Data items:
::::::::::
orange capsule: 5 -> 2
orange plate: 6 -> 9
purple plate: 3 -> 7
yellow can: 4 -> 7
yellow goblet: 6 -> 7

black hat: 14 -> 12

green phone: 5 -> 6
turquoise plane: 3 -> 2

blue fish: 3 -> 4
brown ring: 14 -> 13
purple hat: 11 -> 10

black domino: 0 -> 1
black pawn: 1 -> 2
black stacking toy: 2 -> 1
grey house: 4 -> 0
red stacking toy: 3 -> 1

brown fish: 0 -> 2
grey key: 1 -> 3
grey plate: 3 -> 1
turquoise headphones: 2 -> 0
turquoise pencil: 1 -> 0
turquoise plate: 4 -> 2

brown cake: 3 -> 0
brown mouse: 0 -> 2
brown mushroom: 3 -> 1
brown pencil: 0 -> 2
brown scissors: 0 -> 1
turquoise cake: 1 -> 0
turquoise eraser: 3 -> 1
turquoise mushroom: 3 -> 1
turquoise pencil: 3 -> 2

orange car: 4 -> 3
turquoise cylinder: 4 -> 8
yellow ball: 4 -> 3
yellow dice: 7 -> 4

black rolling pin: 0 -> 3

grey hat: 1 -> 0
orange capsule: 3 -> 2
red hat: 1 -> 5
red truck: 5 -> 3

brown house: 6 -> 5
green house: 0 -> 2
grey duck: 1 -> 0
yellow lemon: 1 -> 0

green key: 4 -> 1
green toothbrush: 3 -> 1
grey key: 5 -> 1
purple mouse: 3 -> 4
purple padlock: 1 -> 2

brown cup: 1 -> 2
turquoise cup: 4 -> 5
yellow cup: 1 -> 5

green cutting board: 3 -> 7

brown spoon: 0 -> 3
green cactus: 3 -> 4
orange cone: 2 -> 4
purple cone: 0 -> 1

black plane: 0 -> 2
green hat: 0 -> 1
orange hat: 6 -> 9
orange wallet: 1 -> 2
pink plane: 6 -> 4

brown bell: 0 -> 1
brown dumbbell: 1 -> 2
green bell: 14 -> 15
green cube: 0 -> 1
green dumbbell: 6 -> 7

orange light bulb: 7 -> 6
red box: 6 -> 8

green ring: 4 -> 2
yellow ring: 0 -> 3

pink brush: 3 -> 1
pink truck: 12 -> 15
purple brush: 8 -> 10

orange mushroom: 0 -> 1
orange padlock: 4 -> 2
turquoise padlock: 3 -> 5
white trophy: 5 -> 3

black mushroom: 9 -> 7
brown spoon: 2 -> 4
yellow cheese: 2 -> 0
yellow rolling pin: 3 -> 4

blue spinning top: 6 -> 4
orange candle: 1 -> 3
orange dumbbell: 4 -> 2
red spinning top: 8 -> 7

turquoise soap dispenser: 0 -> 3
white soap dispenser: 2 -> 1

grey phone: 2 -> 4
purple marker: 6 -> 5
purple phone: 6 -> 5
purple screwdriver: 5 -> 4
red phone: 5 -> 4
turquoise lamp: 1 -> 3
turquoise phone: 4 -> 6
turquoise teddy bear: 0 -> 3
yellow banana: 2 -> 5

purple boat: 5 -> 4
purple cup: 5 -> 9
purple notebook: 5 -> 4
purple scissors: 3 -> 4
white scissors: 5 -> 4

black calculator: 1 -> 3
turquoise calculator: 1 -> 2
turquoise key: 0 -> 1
::::::::::
:: Work task ::
Return the data exactly, every line included.

:: Task result ::
orange capsule: 5 -> 2
orange plate: 6 -> 9
purple plate: 3 -> 7
yellow can: 4 -> 7
yellow goblet: 6 -> 7

black hat: 14 -> 12

green phone: 5 -> 6
turquoise plane: 3 -> 2

blue fish: 3 -> 4
brown ring: 14 -> 13
purple hat: 11 -> 10

black domino: 0 -> 1
black pawn: 1 -> 2
black stacking toy: 2 -> 1
grey house: 4 -> 0
red stacking toy: 3 -> 1

brown fish: 0 -> 2
grey key: 1 -> 3
grey plate: 3 -> 1
turquoise headphones: 2 -> 0
turquoise pencil: 1 -> 0
turquoise plate: 4 -> 2

brown cake: 3 -> 0
brown mouse: 0 -> 2
brown mushroom: 3 -> 1
brown pencil: 0 -> 2
brown scissors: 0 -> 1
turquoise cake: 1 -> 0
turquoise eraser: 3 -> 1
turquoise mushroom: 3 -> 1
turquoise pencil: 3 -> 2

orange car: 4 -> 3
turquoise cylinder: 4 -> 8
yellow ball: 4 -> 3
yellow dice: 7 -> 4

black rolling pin: 0 -> 3

grey hat: 1 -> 0
orange capsule: 3 -> 2
red hat: 1 -> 5
red truck: 5 -> 3

brown house: 6 -> 5
green house: 0 -> 2
grey duck: 1 -> 0
yellow lemon: 1 -> 0

green key: 4 -> 1
green toothbrush: 3 -> 1
grey key: 5 -> 1
purple mouse: 3 -> 4
purple padlock: 1 -> 2

brown cup: 1 -> 2
turquoise cup: 4 -> 5
yellow cup: 1 -> 5

green cutting board: 3 -> 7

brown spoon: 0 -> 3
green cactus: 3 -> 4
orange cone: 2 -> 4
purple cone: 0 -> 1

black plane: 0 -> 2
green hat: 0 -> 1
orange hat: 6 -> 9
orange wallet: 1 -> 2
pink plane: 6 -> 4

brown bell: 0 -> 1
brown dumbbell: 1 -> 2
green bell: 14 -> 15
green cube: 0 -> 1
green dumbbell: 6 -> 7

orange light bulb: 7 -> 6
red box: 6 -> 8

green ring: 4 -> 2
yellow ring: 0 -> 3

pink brush: 3 -> 1
pink truck: 12 -> 15
purple brush: 8 -> 10

orange mushroom: 0 -> 1
orange padlock: 4 -> 2
turquoise padlock: 3 -> 5
white trophy: 5 -> 3

black mushroom: 9 -> 7
brown spoon: 2 -> 4
yellow cheese: 2 -> 0
yellow rolling pin: 3 -> 4

blue spinning top: 6 -> 4
orange candle: 1 -> 3
orange dumbbell: 4 -> 2
red spinning top: 8 -> 7

turquoise soap dispenser: 0 -> 3
white soap dispenser: 2 -> 1

grey phone: 2 -> 4
purple marker: 6 -> 5
purple phone: 6 -> 5
purple screwdriver: 5 -> 4
red phone: 5 -> 4
turquoise lamp: 1 -> 3
turquoise phone: 4 -> 6
turquoise teddy bear: 0 -> 3
yellow banana: 2 -> 5

purple boat: 5 -> 4
purple cup: 5 -> 9
purple notebook: 5 -> 4
purple scissors: 3 -> 4
white scissors: 5 -> 4

black calculator: 1 -> 3
turquoise calculator: 1 -> 2
turquoise key: 0 -> 1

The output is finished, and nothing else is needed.